• ENTRIES SHOWN:

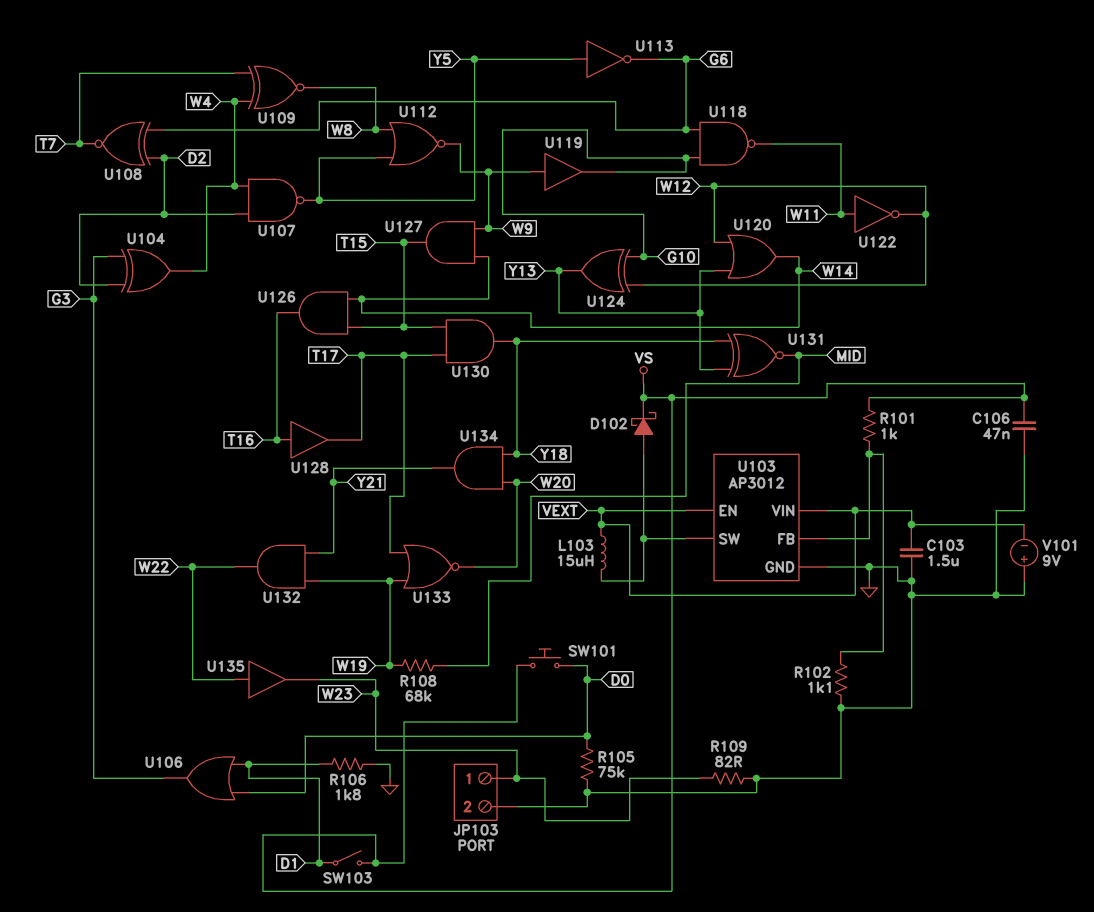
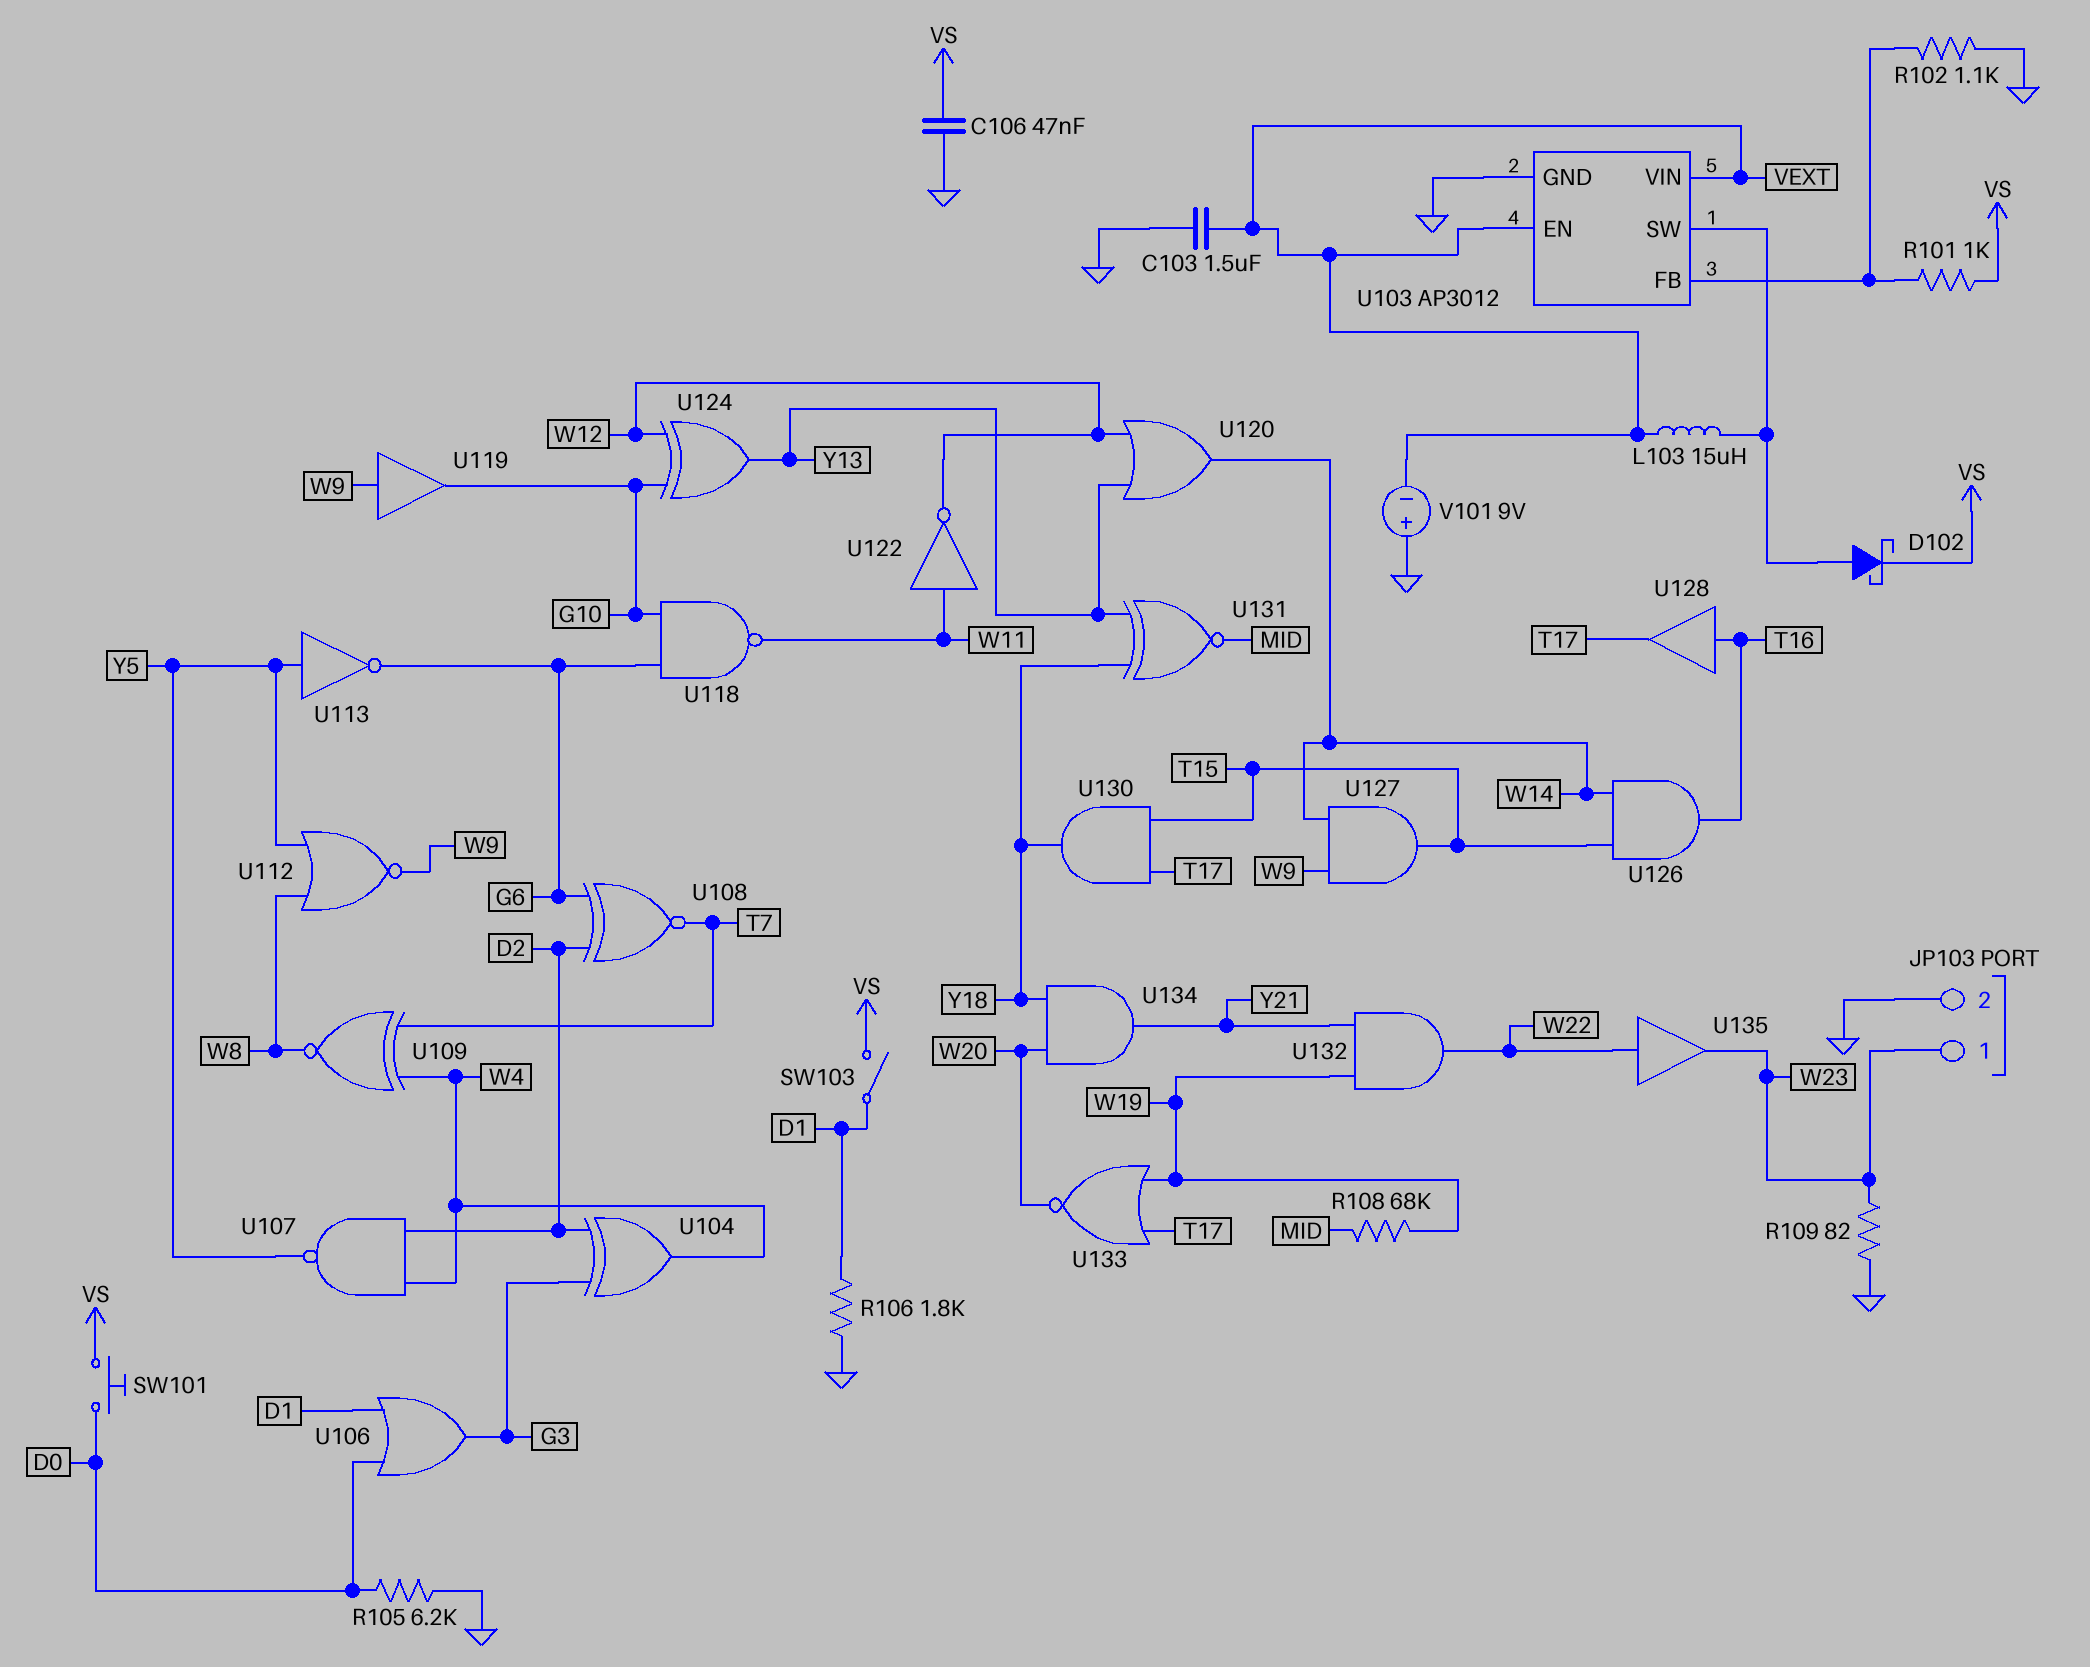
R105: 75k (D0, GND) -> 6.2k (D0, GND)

* * *

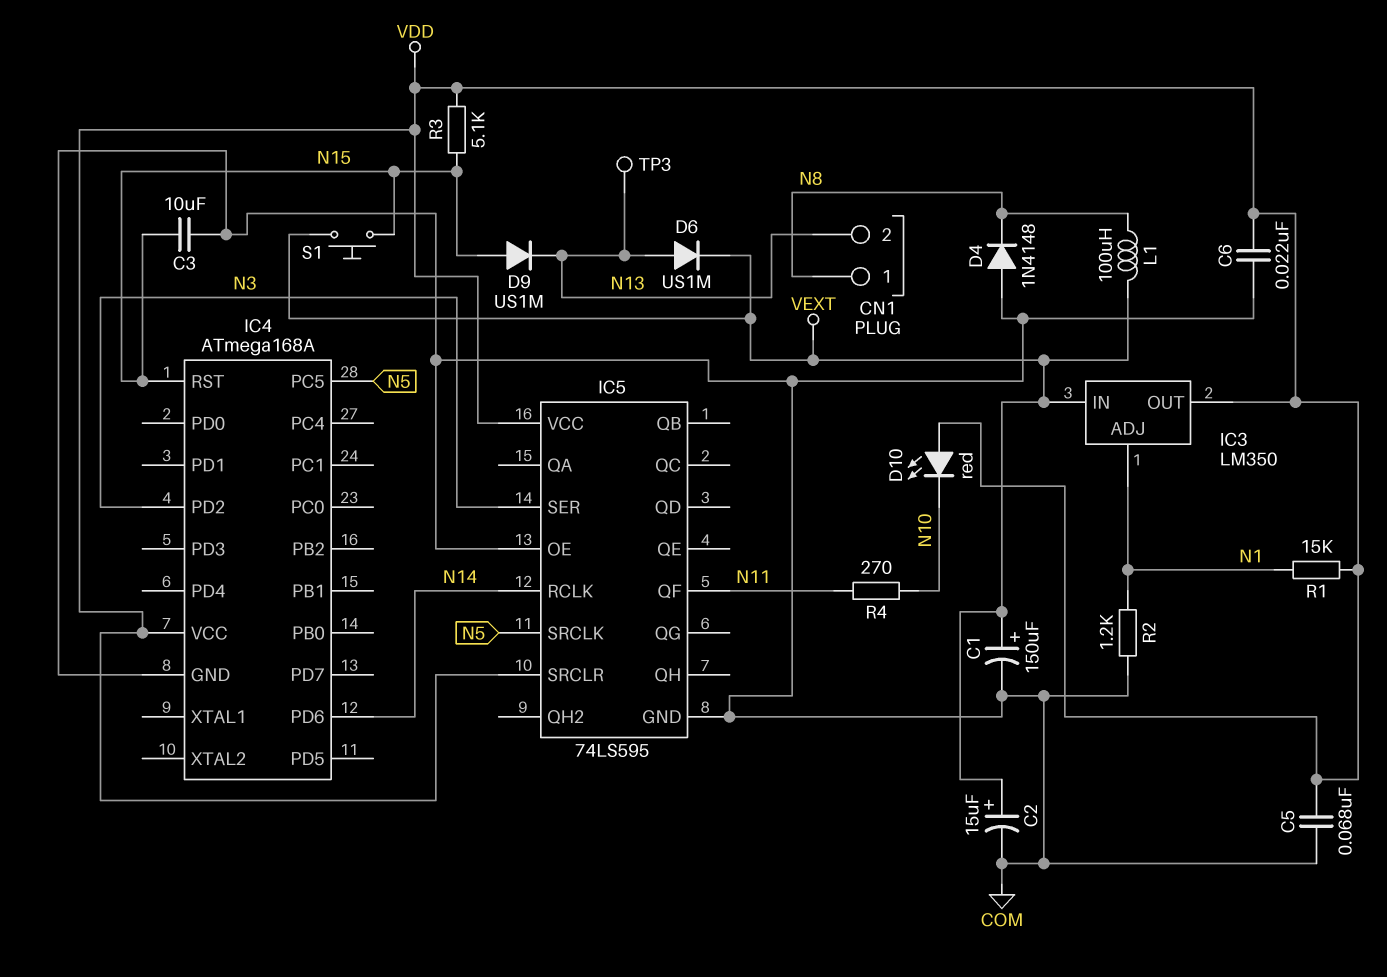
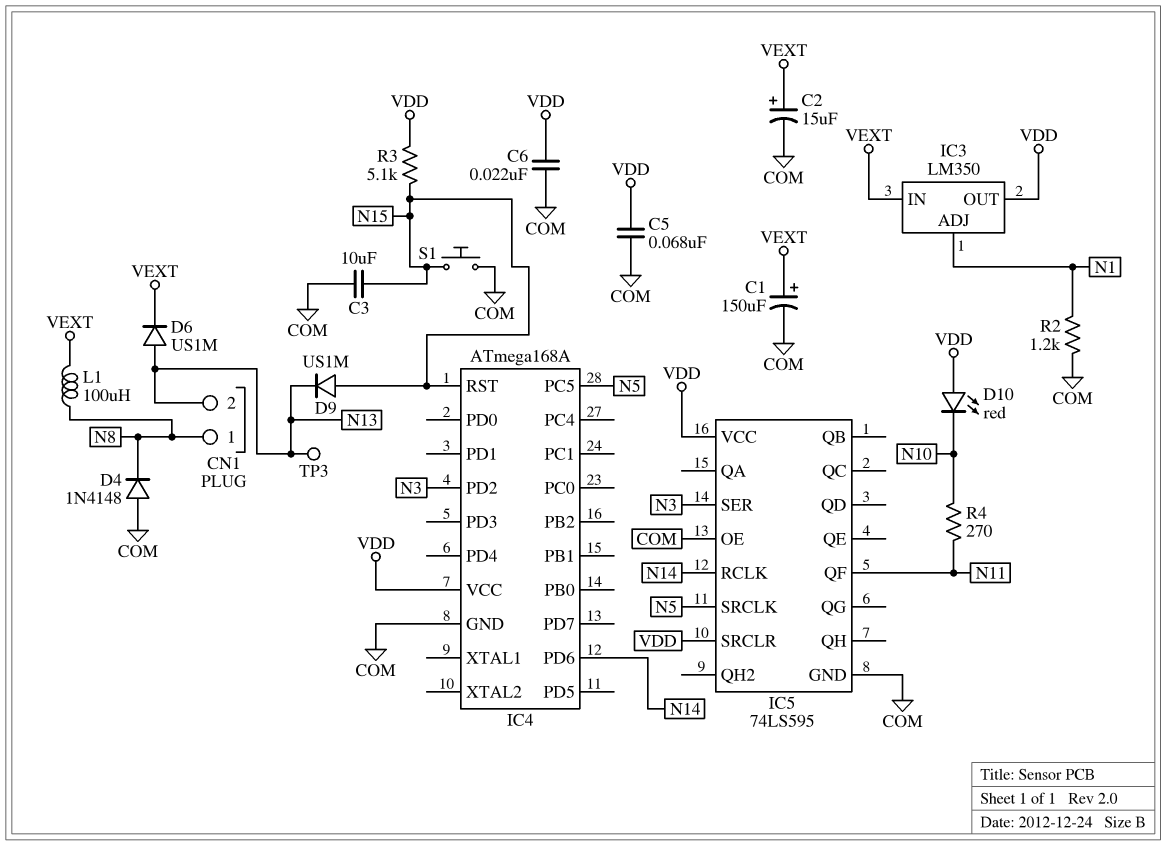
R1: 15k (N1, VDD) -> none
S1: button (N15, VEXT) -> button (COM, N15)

--

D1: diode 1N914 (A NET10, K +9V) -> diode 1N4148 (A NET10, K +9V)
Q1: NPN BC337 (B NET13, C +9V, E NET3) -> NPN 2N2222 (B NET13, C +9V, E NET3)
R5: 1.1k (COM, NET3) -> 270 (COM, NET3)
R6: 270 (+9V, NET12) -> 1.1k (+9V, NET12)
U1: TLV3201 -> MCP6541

• REQUIRED WORK:
Take the stretch of lines above from the one containing "R5: 1.1k (COM, NET3) -> 270 (COM, NET3)" through the one containing "U1: TLV3201 -> MCP6541" and repeat it exactly, adding no other line.

• FINAL ANSWER:
R5: 1.1k (COM, NET3) -> 270 (COM, NET3)
R6: 270 (+9V, NET12) -> 1.1k (+9V, NET12)
U1: TLV3201 -> MCP6541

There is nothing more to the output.